■ Required work
Once you reach the line that holds "pink plate: 3 -> 4" in the listing below, output it and every line after it through the line that holds "green spoon: 4 -> 2", word for word.

■ Provided records
■ ■ ■ ■
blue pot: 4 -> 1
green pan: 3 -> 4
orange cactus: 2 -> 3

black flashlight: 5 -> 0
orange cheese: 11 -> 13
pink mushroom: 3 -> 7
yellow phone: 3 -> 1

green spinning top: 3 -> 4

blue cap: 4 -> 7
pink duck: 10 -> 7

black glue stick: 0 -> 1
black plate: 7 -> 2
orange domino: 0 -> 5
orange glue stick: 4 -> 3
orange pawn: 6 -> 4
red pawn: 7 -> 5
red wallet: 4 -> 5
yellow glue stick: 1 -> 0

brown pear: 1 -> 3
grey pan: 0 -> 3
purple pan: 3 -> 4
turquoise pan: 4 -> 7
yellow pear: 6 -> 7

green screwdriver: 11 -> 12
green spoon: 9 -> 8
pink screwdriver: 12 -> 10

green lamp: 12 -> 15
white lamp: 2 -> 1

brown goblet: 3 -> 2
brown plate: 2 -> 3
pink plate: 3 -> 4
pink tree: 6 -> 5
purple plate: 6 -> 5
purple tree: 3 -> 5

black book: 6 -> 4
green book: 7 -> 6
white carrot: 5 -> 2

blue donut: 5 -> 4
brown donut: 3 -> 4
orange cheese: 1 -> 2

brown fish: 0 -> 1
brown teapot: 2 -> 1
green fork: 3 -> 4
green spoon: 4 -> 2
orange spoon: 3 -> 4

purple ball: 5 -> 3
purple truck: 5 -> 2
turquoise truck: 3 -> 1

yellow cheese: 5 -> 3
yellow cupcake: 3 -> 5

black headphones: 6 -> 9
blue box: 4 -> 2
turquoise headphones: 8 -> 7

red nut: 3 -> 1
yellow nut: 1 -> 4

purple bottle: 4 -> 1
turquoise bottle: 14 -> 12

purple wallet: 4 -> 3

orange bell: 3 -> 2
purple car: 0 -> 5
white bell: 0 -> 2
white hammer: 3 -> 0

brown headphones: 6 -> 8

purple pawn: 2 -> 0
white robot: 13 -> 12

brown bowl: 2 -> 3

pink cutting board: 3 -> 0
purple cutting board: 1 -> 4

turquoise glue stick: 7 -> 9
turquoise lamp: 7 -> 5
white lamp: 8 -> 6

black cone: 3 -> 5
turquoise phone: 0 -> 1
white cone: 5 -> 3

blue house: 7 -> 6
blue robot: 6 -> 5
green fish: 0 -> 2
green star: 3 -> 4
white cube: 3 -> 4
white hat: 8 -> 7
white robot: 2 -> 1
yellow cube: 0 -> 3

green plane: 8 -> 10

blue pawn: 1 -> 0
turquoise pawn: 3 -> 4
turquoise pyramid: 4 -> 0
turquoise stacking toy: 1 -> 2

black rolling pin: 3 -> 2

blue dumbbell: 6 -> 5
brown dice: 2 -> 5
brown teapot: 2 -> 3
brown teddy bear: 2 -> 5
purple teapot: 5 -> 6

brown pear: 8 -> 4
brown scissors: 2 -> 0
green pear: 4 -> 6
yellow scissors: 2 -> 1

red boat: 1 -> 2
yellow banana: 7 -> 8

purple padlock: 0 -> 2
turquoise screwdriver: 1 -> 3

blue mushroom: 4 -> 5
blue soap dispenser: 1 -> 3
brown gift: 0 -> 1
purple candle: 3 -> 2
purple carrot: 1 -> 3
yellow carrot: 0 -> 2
■ ■ ■ ■
■ Solution for this problem
pink plate: 3 -> 4
pink tree: 6 -> 5
purple plate: 6 -> 5
purple tree: 3 -> 5

black book: 6 -> 4
green book: 7 -> 6
white carrot: 5 -> 2

blue donut: 5 -> 4
brown donut: 3 -> 4
orange cheese: 1 -> 2

brown fish: 0 -> 1
brown teapot: 2 -> 1
green fork: 3 -> 4
green spoon: 4 -> 2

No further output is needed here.